Content starts

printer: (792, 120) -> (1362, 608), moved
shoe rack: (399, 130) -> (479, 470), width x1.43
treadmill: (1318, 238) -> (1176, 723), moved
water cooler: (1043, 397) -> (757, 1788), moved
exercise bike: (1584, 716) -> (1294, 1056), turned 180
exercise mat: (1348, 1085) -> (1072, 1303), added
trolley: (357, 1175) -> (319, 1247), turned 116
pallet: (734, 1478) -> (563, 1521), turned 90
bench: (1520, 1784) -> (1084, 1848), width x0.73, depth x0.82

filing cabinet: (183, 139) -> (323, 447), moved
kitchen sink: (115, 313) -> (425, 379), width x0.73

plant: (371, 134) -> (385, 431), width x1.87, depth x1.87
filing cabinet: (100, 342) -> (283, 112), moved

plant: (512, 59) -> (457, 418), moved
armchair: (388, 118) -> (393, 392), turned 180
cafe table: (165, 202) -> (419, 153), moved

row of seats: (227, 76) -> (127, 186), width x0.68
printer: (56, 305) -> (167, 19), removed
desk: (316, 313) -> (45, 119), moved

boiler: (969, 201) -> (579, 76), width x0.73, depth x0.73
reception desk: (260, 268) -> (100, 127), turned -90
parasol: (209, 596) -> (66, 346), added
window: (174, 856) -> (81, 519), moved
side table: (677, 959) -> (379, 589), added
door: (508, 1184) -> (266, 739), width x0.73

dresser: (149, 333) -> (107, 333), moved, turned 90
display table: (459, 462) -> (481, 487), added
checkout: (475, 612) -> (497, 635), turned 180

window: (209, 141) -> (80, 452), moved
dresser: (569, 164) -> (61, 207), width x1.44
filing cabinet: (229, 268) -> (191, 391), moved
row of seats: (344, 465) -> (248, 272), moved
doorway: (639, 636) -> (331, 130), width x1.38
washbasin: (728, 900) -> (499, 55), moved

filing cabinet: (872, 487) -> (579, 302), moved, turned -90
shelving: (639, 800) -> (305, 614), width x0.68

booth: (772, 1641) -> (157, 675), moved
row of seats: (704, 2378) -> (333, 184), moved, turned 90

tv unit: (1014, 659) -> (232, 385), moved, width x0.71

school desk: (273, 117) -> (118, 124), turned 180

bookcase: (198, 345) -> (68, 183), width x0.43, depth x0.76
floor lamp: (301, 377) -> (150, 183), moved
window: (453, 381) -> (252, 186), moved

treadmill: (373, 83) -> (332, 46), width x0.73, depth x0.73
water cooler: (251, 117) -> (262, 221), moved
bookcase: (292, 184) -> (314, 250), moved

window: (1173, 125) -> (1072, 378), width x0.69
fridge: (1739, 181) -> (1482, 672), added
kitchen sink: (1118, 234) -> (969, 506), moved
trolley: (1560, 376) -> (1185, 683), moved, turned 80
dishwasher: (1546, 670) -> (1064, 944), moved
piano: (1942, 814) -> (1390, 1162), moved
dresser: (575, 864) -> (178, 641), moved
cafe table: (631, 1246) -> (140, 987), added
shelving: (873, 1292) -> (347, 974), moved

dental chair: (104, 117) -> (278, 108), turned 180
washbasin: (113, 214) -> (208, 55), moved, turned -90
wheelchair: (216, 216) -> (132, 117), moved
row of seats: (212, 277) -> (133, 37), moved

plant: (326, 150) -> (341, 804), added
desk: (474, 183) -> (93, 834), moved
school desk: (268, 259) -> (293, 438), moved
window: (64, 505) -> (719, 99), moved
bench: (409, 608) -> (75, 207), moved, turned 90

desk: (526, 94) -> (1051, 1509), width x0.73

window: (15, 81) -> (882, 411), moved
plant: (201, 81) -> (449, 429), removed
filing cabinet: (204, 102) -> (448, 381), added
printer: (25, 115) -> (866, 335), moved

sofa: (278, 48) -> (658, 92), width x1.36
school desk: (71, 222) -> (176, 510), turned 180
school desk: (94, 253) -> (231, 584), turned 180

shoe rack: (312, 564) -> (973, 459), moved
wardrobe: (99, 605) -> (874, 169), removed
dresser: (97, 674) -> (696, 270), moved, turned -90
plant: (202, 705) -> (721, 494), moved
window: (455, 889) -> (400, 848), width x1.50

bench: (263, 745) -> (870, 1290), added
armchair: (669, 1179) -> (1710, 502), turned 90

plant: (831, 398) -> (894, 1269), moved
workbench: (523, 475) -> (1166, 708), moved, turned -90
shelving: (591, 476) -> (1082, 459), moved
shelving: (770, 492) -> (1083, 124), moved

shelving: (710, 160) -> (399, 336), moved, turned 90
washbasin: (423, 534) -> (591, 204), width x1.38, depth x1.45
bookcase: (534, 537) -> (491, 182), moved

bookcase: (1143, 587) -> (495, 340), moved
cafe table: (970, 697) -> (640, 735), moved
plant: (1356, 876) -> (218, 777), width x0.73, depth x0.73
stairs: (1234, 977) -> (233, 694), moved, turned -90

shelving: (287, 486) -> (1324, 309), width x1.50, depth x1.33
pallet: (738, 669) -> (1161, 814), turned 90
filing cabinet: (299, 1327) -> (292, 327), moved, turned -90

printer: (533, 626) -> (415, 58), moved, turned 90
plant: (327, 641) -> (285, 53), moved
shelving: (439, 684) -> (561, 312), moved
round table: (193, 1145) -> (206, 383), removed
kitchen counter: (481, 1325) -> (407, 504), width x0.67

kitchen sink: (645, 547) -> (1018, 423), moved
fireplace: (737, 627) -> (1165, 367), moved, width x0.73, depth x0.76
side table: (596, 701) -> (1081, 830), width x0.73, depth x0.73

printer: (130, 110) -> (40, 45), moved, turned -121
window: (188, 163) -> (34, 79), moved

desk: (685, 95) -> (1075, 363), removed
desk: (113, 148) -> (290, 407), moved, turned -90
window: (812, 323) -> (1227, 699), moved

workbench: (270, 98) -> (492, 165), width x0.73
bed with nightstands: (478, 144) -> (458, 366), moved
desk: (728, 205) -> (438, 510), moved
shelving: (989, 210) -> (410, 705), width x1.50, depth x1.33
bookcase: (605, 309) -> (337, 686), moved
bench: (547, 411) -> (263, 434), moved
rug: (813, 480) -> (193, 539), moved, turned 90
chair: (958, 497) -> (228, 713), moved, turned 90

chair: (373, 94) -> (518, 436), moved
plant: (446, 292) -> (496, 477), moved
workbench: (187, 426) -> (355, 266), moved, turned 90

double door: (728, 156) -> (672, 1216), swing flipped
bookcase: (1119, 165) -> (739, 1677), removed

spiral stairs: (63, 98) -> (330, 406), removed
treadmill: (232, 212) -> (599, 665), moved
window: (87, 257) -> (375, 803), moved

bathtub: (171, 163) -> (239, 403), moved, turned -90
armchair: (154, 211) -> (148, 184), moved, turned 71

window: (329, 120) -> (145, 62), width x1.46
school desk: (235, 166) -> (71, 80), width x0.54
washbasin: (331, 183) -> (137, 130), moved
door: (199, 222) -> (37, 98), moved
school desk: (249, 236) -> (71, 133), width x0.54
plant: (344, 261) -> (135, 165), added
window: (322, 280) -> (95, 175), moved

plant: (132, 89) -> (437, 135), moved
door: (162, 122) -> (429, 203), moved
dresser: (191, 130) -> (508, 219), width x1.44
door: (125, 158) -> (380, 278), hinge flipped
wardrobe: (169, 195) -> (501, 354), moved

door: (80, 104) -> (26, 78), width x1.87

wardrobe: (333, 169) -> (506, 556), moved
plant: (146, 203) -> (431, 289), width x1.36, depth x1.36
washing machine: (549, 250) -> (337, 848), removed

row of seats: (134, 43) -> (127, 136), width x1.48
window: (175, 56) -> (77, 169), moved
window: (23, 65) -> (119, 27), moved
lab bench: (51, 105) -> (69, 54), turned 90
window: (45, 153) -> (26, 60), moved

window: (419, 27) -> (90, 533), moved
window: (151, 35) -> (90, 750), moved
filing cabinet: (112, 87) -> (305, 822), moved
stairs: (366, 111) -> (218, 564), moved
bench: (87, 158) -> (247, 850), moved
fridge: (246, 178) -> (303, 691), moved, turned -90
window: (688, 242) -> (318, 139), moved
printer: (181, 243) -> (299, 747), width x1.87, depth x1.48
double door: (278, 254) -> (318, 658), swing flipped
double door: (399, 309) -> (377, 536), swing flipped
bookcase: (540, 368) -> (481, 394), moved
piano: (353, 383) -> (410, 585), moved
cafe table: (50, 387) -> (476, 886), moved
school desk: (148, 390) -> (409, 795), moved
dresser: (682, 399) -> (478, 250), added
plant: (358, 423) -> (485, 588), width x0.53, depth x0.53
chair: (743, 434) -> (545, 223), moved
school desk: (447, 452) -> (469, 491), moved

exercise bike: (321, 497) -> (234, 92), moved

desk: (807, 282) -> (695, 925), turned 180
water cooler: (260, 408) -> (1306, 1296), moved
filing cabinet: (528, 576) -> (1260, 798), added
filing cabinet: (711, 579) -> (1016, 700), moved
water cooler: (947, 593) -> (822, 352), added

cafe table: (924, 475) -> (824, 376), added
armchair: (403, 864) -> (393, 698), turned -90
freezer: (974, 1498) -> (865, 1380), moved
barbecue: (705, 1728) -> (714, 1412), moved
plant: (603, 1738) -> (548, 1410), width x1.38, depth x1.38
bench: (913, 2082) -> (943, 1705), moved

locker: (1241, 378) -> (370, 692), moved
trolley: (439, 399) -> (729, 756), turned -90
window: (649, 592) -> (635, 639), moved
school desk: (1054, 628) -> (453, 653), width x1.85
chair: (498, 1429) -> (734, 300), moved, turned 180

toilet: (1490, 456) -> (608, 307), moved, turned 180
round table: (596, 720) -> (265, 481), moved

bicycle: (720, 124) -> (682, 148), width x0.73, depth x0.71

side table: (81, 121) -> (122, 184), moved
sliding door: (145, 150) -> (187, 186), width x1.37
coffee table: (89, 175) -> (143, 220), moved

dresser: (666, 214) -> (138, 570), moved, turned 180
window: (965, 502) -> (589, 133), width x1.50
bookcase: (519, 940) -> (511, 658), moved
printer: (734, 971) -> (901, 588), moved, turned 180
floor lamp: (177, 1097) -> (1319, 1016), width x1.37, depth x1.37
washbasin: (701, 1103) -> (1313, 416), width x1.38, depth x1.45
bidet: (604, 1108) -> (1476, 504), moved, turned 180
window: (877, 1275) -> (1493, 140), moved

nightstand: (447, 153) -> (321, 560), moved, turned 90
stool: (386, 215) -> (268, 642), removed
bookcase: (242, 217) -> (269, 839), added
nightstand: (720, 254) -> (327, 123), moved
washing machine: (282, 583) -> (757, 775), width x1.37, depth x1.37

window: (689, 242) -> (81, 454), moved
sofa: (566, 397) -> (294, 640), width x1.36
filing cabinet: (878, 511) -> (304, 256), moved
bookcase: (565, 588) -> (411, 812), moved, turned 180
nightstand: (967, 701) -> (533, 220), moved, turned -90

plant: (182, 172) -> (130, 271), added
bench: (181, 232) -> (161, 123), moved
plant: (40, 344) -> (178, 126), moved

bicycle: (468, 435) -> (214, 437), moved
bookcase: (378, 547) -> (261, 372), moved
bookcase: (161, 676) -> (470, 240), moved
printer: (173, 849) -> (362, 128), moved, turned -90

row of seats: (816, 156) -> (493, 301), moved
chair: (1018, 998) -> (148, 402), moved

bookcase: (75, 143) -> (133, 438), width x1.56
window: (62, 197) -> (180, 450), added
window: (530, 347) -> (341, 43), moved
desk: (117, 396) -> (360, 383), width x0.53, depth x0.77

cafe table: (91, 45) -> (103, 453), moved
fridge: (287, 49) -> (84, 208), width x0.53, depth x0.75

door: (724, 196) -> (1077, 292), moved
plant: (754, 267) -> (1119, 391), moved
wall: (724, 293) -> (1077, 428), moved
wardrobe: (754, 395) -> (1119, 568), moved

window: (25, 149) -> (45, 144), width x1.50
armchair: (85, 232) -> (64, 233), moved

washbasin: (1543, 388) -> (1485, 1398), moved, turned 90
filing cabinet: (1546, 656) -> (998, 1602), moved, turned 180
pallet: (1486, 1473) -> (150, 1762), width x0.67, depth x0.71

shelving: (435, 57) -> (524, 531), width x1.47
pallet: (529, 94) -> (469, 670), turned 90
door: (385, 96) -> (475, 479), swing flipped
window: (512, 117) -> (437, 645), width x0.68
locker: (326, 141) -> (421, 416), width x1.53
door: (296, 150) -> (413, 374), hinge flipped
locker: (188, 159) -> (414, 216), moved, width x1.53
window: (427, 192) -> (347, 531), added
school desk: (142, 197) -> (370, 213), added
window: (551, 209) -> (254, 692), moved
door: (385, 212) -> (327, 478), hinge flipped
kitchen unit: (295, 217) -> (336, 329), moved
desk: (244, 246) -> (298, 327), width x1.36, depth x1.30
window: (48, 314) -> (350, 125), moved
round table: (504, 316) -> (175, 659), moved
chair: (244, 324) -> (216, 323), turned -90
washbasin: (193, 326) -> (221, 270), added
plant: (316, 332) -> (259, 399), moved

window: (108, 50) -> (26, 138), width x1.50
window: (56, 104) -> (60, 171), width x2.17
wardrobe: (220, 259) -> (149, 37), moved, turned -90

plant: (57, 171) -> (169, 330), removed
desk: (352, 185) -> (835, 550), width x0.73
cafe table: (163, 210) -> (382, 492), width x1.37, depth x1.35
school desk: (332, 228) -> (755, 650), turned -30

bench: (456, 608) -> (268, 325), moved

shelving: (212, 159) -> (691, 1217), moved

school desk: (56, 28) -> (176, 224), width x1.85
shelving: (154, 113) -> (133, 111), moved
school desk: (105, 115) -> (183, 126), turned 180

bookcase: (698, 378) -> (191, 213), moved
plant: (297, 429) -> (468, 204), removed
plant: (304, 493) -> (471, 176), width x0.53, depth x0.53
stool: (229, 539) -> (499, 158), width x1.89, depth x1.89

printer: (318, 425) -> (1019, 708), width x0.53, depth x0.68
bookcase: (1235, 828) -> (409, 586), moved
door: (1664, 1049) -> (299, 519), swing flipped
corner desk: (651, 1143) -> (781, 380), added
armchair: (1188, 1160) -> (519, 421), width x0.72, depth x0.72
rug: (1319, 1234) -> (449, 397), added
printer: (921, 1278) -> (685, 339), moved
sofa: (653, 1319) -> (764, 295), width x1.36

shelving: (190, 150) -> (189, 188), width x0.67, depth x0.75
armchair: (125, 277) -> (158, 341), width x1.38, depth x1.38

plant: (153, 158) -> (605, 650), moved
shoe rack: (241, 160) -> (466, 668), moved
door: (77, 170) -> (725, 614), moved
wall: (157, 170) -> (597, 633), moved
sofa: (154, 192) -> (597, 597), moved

Content ends

WHAT THIS TASK INVOLVES: Using the data above, transcribe the lines that run from the line with "plant: (344, 261) -> (135, 165), added" to the line with "window: (45, 153) -> (26, 60), moved", both ends kept, and output nothing else.

TASK RESPONSE:
plant: (344, 261) -> (135, 165), added
window: (322, 280) -> (95, 175), moved

plant: (132, 89) -> (437, 135), moved
door: (162, 122) -> (429, 203), moved
dresser: (191, 130) -> (508, 219), width x1.44
door: (125, 158) -> (380, 278), hinge flipped
wardrobe: (169, 195) -> (501, 354), moved

door: (80, 104) -> (26, 78), width x1.87

wardrobe: (333, 169) -> (506, 556), moved
plant: (146, 203) -> (431, 289), width x1.36, depth x1.36
washing machine: (549, 250) -> (337, 848), removed

row of seats: (134, 43) -> (127, 136), width x1.48
window: (175, 56) -> (77, 169), moved
window: (23, 65) -> (119, 27), moved
lab bench: (51, 105) -> (69, 54), turned 90
window: (45, 153) -> (26, 60), moved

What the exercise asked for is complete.